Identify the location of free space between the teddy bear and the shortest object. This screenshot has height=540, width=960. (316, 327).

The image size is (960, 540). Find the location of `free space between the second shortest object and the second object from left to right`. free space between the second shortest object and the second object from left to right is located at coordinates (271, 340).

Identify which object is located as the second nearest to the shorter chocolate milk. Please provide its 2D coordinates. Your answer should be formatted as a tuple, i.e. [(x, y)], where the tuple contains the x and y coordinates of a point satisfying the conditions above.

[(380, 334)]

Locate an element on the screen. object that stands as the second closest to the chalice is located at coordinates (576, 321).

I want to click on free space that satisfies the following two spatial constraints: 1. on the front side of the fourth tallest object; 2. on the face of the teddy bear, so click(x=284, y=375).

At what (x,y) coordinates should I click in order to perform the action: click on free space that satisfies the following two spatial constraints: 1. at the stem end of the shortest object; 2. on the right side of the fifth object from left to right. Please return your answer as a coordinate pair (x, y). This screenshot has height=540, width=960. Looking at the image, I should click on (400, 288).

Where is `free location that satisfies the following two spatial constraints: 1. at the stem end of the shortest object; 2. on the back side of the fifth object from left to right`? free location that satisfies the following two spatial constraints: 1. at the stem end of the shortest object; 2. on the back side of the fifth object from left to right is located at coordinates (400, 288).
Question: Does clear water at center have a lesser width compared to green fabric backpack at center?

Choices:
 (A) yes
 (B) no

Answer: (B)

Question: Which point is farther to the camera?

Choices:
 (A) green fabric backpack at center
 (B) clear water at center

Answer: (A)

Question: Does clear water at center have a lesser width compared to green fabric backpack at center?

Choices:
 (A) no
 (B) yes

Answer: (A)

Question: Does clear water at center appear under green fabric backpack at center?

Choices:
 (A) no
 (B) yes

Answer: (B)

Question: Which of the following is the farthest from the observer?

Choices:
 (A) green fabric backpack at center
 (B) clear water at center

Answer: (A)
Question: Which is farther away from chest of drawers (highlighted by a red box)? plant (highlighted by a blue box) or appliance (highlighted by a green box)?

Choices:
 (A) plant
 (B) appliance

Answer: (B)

* * *

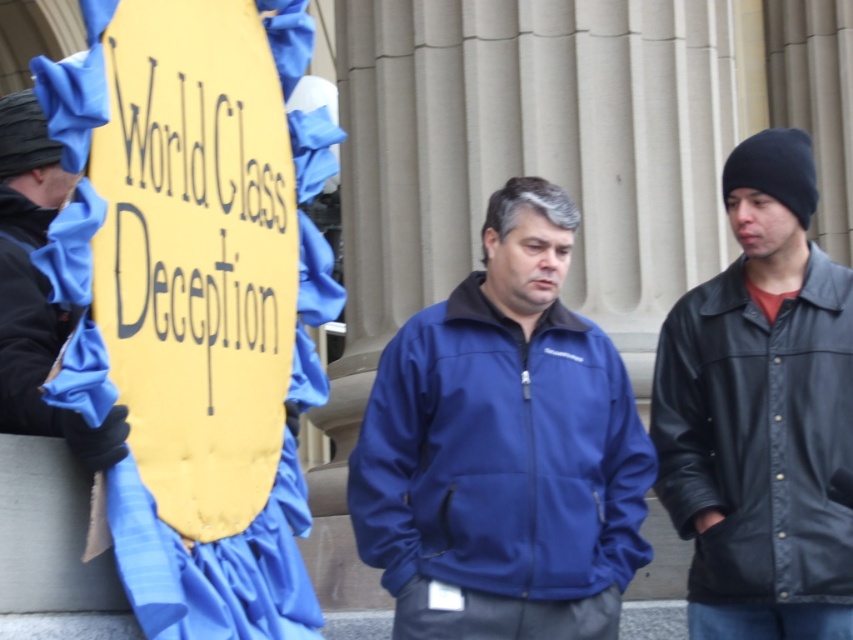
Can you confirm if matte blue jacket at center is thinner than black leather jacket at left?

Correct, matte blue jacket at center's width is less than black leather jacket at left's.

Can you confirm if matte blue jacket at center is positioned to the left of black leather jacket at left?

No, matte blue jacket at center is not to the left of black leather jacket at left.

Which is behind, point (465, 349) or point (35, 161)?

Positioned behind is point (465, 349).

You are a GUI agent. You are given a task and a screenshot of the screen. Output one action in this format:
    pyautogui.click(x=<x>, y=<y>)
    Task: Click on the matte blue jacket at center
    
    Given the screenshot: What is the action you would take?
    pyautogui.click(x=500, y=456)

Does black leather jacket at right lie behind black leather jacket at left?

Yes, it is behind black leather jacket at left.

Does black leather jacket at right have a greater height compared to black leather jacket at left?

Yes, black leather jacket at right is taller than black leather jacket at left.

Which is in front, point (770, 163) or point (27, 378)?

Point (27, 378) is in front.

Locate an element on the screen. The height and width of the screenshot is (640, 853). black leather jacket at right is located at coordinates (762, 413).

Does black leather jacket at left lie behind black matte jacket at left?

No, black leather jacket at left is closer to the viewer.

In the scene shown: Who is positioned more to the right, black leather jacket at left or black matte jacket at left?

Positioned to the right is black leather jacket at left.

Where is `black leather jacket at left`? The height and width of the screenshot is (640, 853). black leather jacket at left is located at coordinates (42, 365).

...

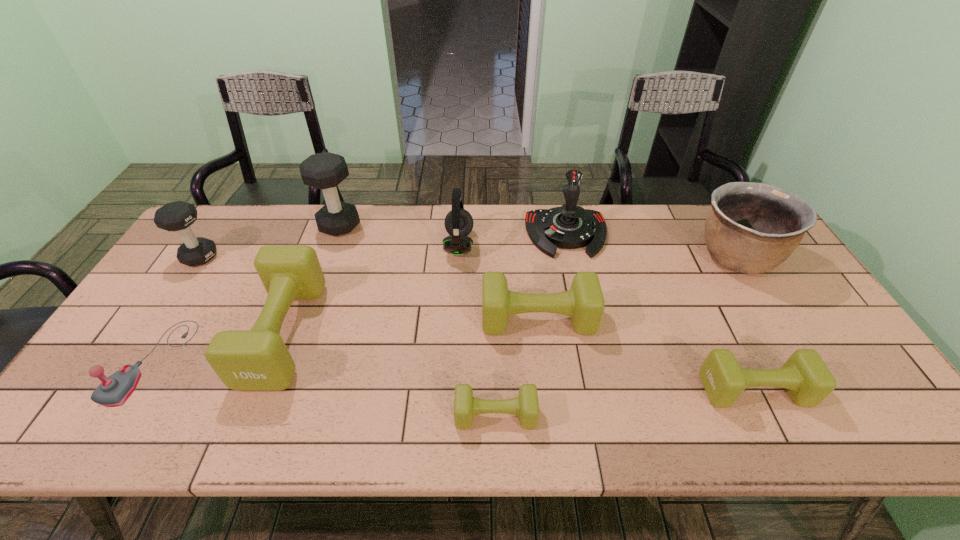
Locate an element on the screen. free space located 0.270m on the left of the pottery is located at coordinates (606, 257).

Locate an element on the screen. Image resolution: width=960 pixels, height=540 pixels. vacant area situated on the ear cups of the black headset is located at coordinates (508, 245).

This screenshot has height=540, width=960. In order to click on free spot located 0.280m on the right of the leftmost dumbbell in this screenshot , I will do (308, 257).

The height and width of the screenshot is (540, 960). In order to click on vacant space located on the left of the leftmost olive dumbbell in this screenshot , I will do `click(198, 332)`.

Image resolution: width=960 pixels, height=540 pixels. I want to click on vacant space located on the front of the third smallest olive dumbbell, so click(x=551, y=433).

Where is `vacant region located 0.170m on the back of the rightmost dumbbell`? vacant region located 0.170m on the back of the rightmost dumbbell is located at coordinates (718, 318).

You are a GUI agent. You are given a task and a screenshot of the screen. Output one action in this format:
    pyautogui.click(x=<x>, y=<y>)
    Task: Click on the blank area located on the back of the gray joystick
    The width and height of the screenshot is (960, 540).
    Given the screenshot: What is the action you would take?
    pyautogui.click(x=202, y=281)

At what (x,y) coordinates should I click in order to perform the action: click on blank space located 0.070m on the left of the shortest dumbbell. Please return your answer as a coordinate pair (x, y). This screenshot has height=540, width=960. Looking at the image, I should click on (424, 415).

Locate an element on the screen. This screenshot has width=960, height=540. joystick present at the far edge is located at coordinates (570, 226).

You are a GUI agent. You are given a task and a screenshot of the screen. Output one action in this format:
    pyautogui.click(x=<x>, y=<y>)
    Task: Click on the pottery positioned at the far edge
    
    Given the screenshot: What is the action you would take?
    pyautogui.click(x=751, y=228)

◆ **Written exercise**
Please render the part that opens with the line containing "Identify the location" and closes with the line containing "The image size", both included, as a Markdown table with columns Row and Line. Number each line in Row and leave out blank lines.

◆ **In response**
| Row | Line |
|---|---|
| 1 | Identify the location of free space between the teddy bear and the shortest object. This screenshot has height=540, width=960. (316, 327). |
| 2 | The image size is (960, 540). Find the location of `free space between the second shortest object and the second object from left to right`. free space between the second shortest object and the second object from left to right is located at coordinates (271, 340). |